── SUPPLIED DATA

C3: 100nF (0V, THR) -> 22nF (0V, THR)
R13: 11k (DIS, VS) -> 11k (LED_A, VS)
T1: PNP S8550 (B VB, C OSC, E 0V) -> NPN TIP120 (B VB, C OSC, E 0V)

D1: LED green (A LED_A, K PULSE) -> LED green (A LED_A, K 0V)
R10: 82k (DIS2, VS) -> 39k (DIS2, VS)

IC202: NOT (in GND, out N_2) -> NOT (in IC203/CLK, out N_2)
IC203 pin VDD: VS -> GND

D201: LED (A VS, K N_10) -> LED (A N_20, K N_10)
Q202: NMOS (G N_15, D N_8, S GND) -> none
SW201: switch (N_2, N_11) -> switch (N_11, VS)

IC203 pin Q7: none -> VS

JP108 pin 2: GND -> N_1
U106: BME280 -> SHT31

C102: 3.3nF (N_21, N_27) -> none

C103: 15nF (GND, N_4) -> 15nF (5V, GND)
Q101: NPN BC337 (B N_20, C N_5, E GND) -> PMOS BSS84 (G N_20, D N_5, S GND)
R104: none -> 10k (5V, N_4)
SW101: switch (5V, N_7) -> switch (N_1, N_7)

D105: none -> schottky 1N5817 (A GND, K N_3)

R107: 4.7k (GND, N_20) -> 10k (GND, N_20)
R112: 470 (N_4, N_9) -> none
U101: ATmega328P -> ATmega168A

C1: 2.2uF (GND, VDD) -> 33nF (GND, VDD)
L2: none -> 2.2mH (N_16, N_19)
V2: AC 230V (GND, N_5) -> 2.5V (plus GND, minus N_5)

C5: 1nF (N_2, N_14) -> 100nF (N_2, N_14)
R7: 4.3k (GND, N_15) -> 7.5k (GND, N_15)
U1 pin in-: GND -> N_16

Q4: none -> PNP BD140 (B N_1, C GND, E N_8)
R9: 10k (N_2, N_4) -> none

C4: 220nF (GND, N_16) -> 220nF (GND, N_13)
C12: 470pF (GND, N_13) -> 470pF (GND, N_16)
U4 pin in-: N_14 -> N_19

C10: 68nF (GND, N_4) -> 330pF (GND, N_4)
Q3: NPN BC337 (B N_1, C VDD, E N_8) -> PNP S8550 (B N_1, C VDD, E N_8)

────

▶ [PROBLEM]:
Give only the lines from the one holding "D1: LED green" through the one holding "IC203 pin Q7: none -> VS", each restated exactly as it appears above.

▶ [OUTPUT BELOW]:
D1: LED green (A LED_A, K PULSE) -> LED green (A LED_A, K 0V)
R10: 82k (DIS2, VS) -> 39k (DIS2, VS)

IC202: NOT (in GND, out N_2) -> NOT (in IC203/CLK, out N_2)
IC203 pin VDD: VS -> GND

D201: LED (A VS, K N_10) -> LED (A N_20, K N_10)
Q202: NMOS (G N_15, D N_8, S GND) -> none
SW201: switch (N_2, N_11) -> switch (N_11, VS)

IC203 pin Q7: none -> VS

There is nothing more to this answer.